**Task**
Going through the material underneath, give only the number of lines that contain "degrees".

**Supplied records**
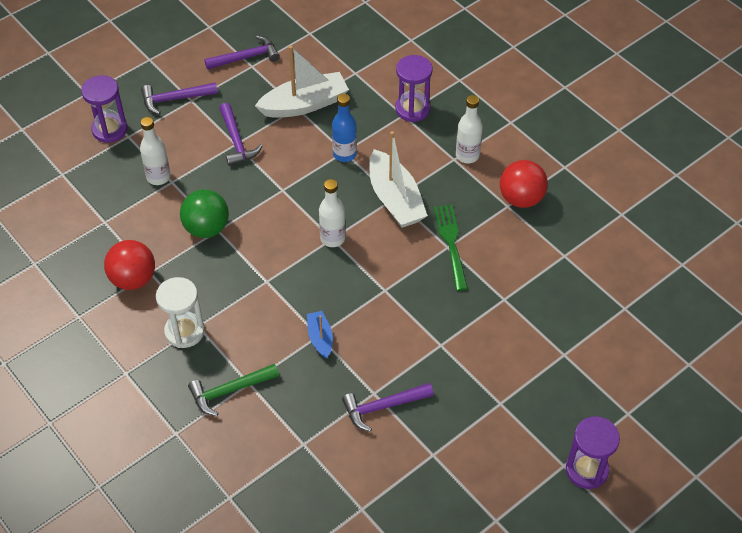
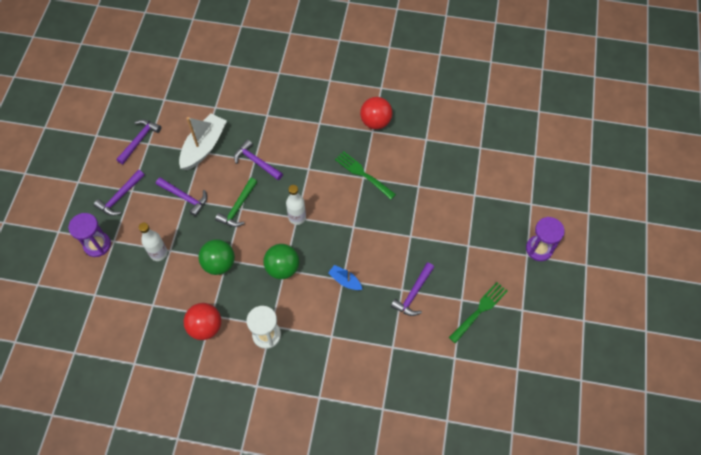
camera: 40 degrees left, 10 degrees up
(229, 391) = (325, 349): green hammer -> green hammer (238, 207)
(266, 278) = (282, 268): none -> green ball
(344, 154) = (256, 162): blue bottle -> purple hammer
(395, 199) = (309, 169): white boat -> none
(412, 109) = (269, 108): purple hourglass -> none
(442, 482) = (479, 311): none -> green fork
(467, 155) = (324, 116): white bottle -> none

==

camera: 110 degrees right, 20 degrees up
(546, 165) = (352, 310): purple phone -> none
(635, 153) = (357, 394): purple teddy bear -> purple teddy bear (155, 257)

* * *

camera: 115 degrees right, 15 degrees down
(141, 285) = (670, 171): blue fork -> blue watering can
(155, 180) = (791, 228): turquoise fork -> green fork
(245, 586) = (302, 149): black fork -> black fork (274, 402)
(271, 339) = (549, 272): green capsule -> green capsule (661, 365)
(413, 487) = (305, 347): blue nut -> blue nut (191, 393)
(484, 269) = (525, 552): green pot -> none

**Answer section**
3